* **Task directions**
Transcribe every entry that follows, word for word, and omit the images.

Scene difference descriptions:
········
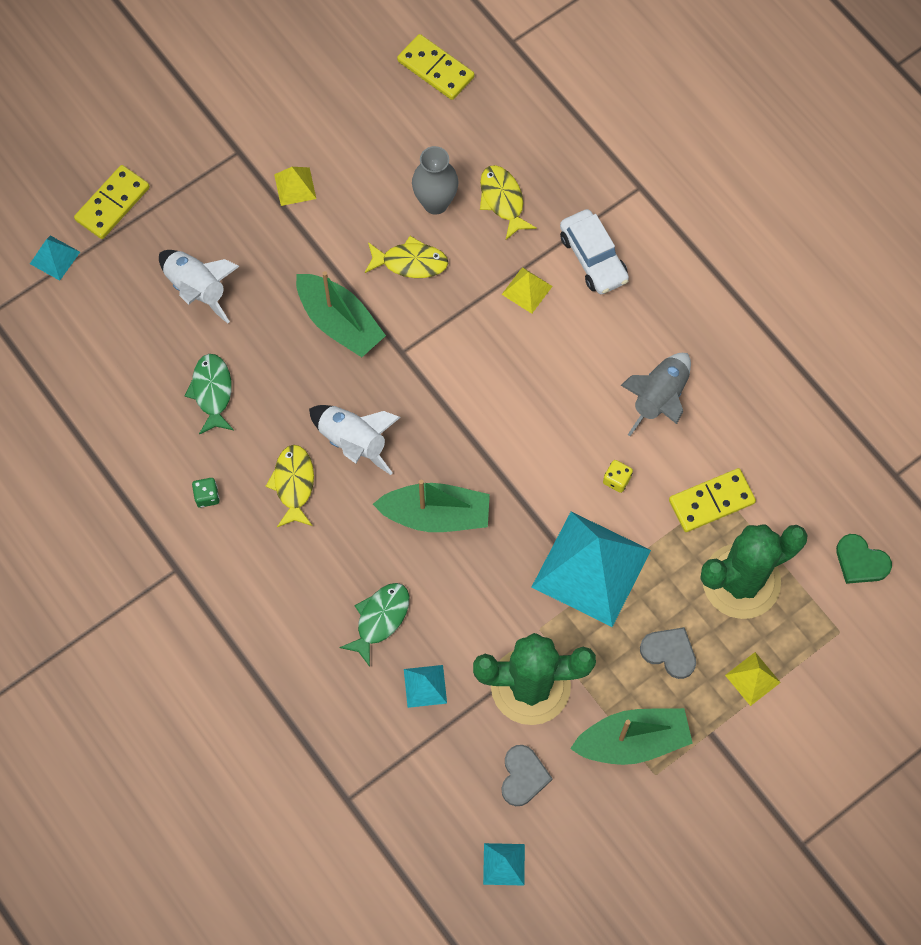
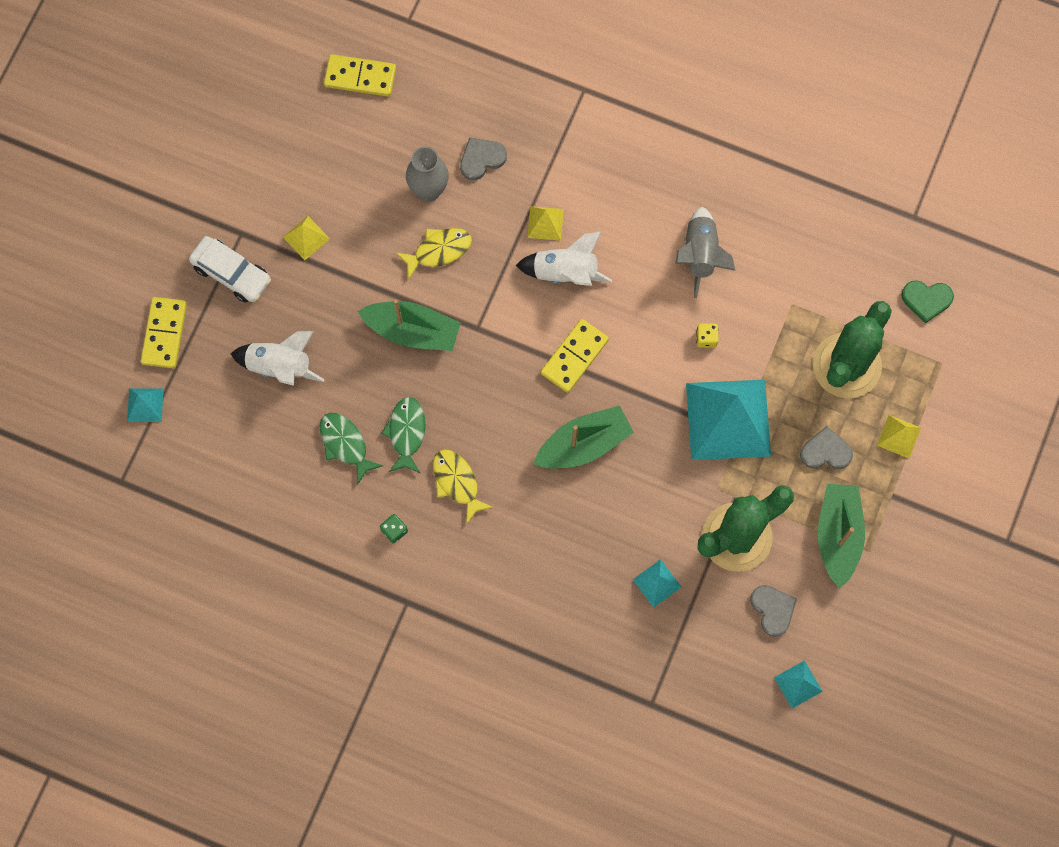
camera: 30 degrees left, 5 degrees up
white rocket [309,405,401,475] -> white rocket moved to [516,231,612,286]
green fish [339,583,410,667] -> green fish moved to [381,397,425,473]
yellow fish [480,165,537,240] -> grey heart [460,137,507,180]
white car [560,209,629,294] -> white car moved to [189,236,271,303]
green boat [570,708,693,765] -> green boat turned 45 degrees counterclockwise [818,484,865,588]
yellow domino [669,468,756,532] -> yellow domino moved to [541,319,609,393]

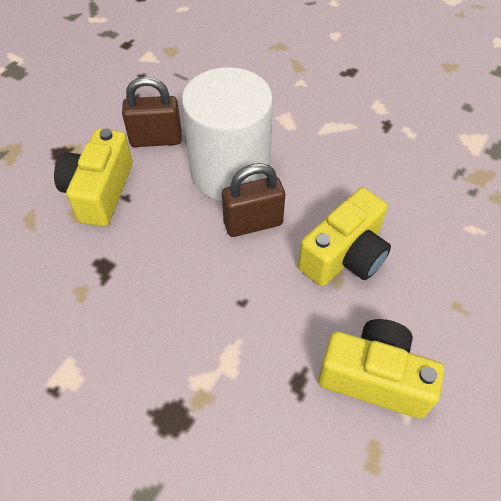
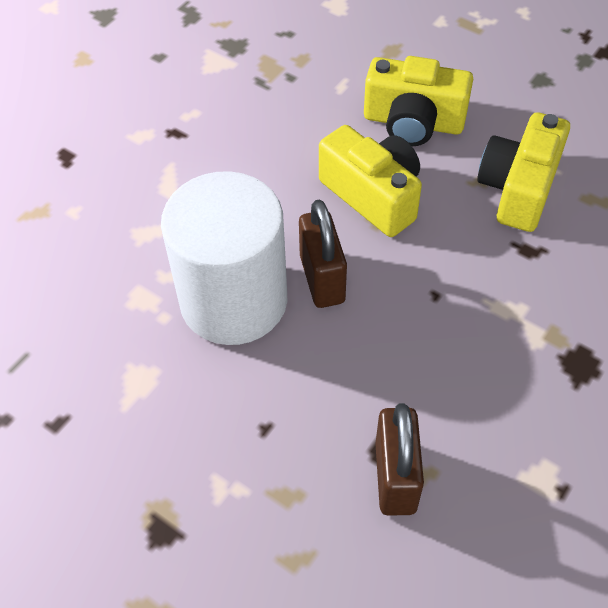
camera: 85 degrees left, 0 degrees up
yellow camera [54,128,132,227] -> yellow camera moved to [364,56,473,146]
brown padlock [122,77,182,147] -> brown padlock moved to [375,403,424,516]

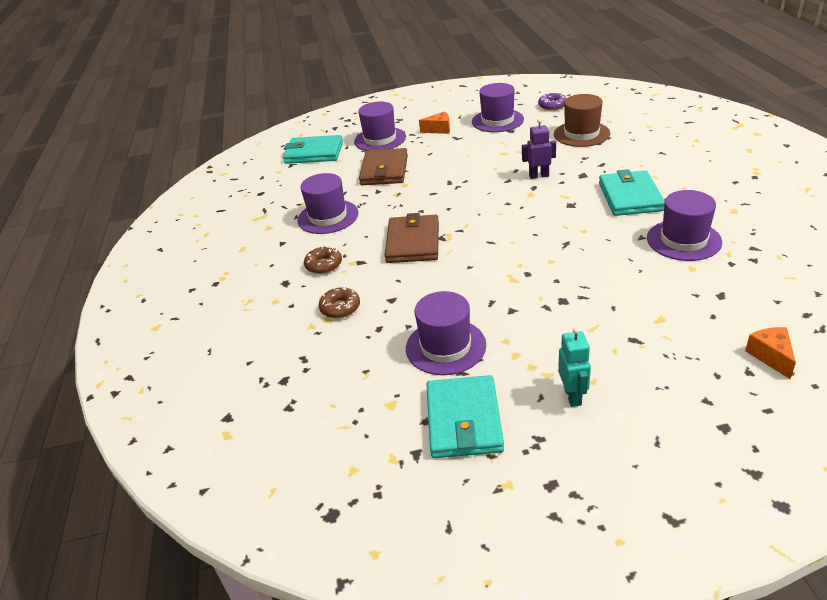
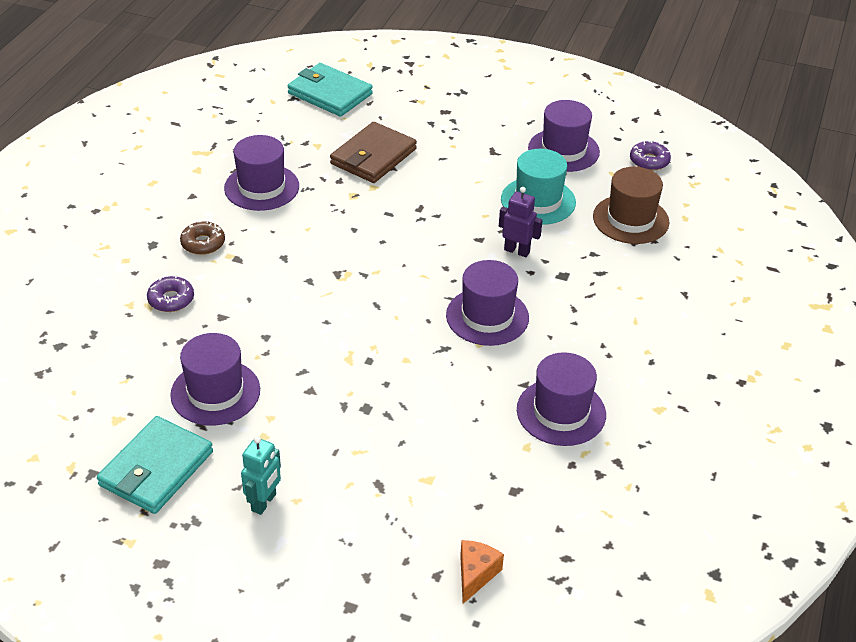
camera: 25 degrees right, 5 degrees up
brown donut [319,287,360,318] -> purple donut [147,275,194,312]
purple hat [354,102,406,151] -> purple hat moved to [446,260,529,346]
brown wallet [385,213,439,263] -> none
orange cheese [419,111,450,134] -> none
turquoise wallet [599,169,665,216] -> none
none -> turquoise hat [501,149,576,225]

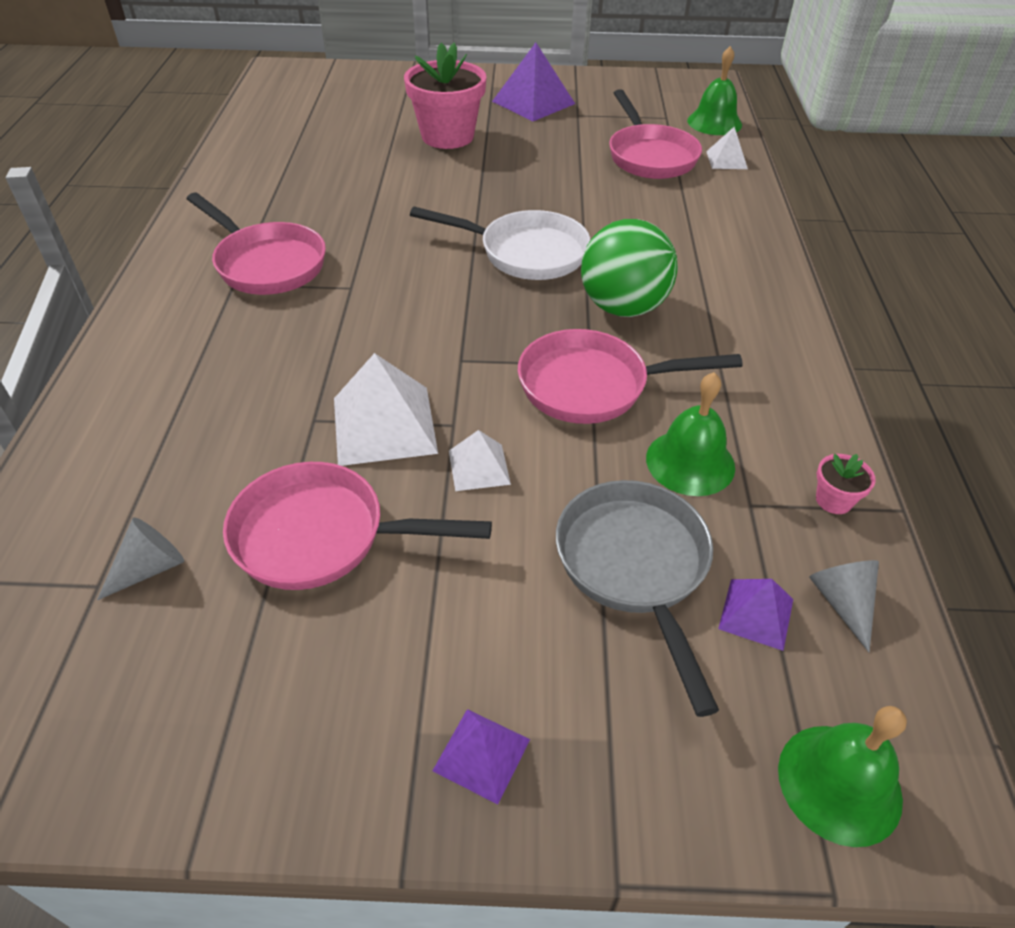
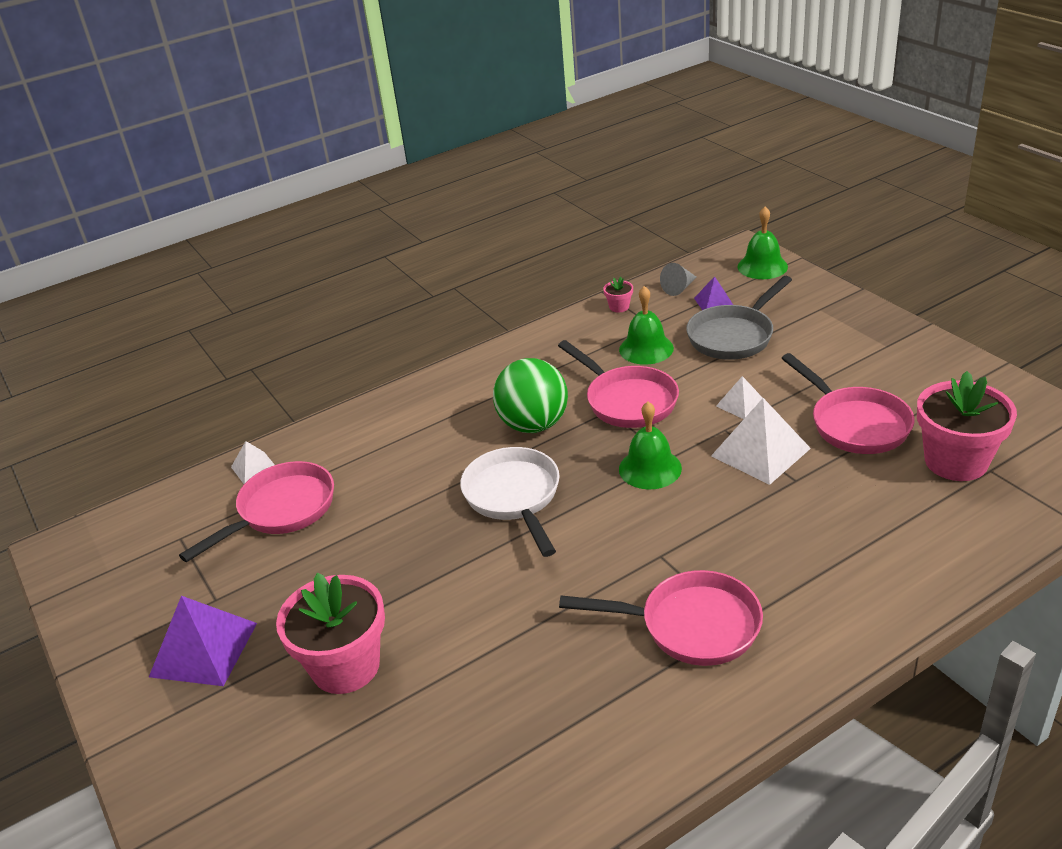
camera: 120 degrees left, 10 degrees down
grey cone [97,517,184,600] -> pink flower pot [917,371,1017,481]
pink pan [187,193,326,295] -> pink pan turned 90 degrees clockwise [559,570,763,666]
purple pyramid [432,709,530,805] -> none
green bell [687,46,742,135] -> green bell moved to [619,401,682,489]

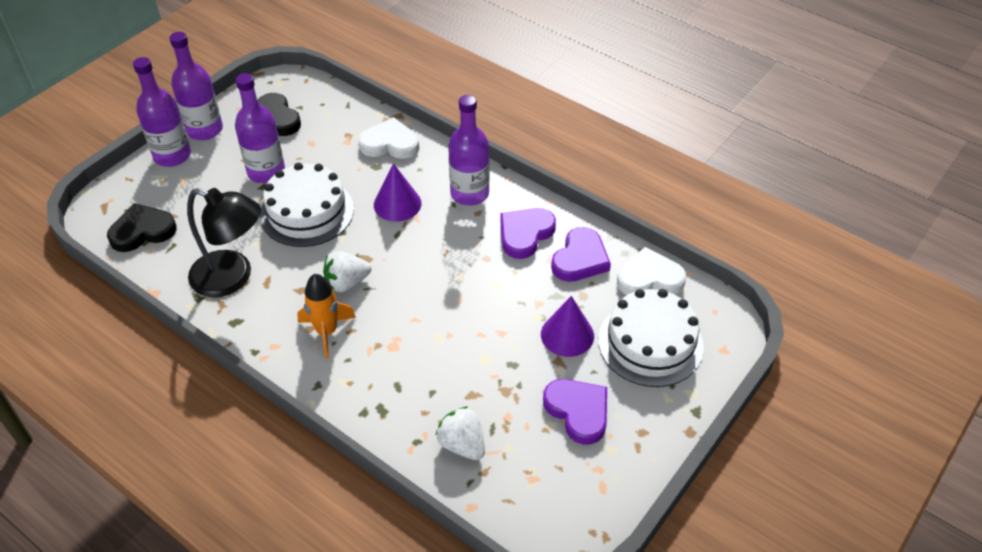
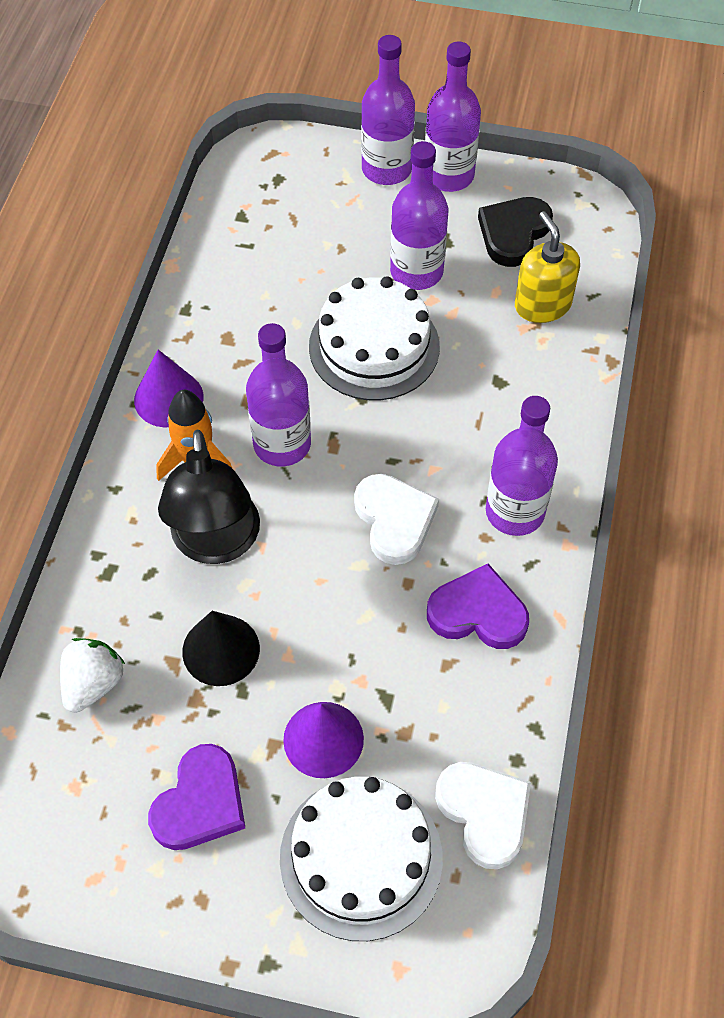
camera: 65 degrees right, 10 degrees up
black heart [107,203,177,252] -> none
black lamp [187,188,261,297] -> black lamp moved to [158,430,260,564]
white strawberry [323,251,371,292] -> purple bottle [246,323,311,466]
white heart [358,117,419,159] -> white heart moved to [354,474,439,565]
purple cone [374,163,421,222] -> purple cone moved to [134,350,203,428]
purple heart [551,227,611,282] -> none
none -> black cone [182,611,260,686]
none -> yellow soap dispenser [515,211,580,323]

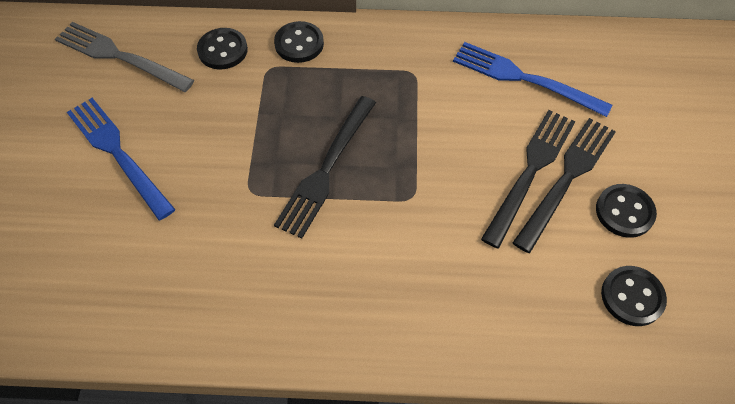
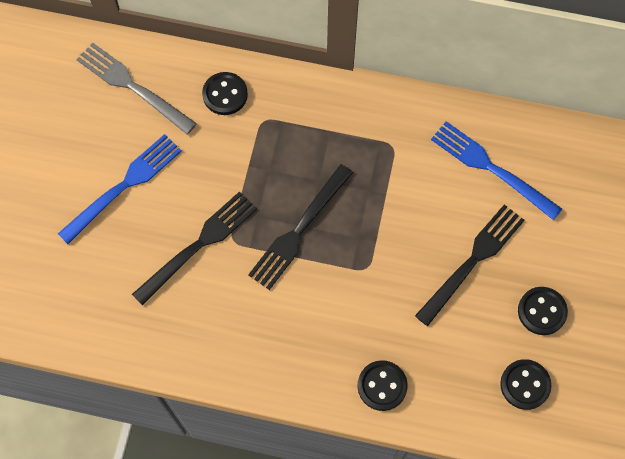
camera: 10 degrees right, 10 degrees up
blue fork [67,98,175,220] -> blue fork turned 75 degrees clockwise [58,134,182,244]
black button [274,21,324,63] -> black button moved to [358,360,408,411]
black fork [513,118,616,253] -> black fork moved to [132,191,257,305]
········
* **Finished exercise**
camera: 30 degrees left, 5 degrees up
white rocket [309,405,401,475] -> white rocket moved to [516,231,612,286]
green fish [339,583,410,667] -> green fish moved to [381,397,425,473]
yellow fish [480,165,537,240] -> grey heart [460,137,507,180]
white car [560,209,629,294] -> white car moved to [189,236,271,303]
green boat [570,708,693,765] -> green boat turned 45 degrees counterclockwise [818,484,865,588]
yellow domino [669,468,756,532] -> yellow domino moved to [541,319,609,393]

camera: 85 degrees left, 0 degrees up
yellow camera [54,128,132,227] -> yellow camera moved to [364,56,473,146]
brown padlock [122,77,182,147] -> brown padlock moved to [375,403,424,516]

camera: 25 degrees right, 5 degrees up
brown donut [319,287,360,318] -> purple donut [147,275,194,312]
purple hat [354,102,406,151] -> purple hat moved to [446,260,529,346]
brown wallet [385,213,439,263] -> none
orange cheese [419,111,450,134] -> none
turquoise wallet [599,169,665,216] -> none
none -> turquoise hat [501,149,576,225]

camera: 120 degrees left, 10 degrees down
grey cone [97,517,184,600] -> pink flower pot [917,371,1017,481]
pink pan [187,193,326,295] -> pink pan turned 90 degrees clockwise [559,570,763,666]
purple pyramid [432,709,530,805] -> none
green bell [687,46,742,135] -> green bell moved to [619,401,682,489]

camera: 65 degrees right, 10 degrees up
black heart [107,203,177,252] -> none
black lamp [187,188,261,297] -> black lamp moved to [158,430,260,564]
white strawberry [323,251,371,292] -> purple bottle [246,323,311,466]
white heart [358,117,419,159] -> white heart moved to [354,474,439,565]
purple cone [374,163,421,222] -> purple cone moved to [134,350,203,428]
purple heart [551,227,611,282] -> none
none -> black cone [182,611,260,686]
none -> yellow soap dispenser [515,211,580,323]

camera: 10 degrees right, 10 degrees up
blue fork [67,98,175,220] -> blue fork turned 75 degrees clockwise [58,134,182,244]
black button [274,21,324,63] -> black button moved to [358,360,408,411]
black fork [513,118,616,253] -> black fork moved to [132,191,257,305]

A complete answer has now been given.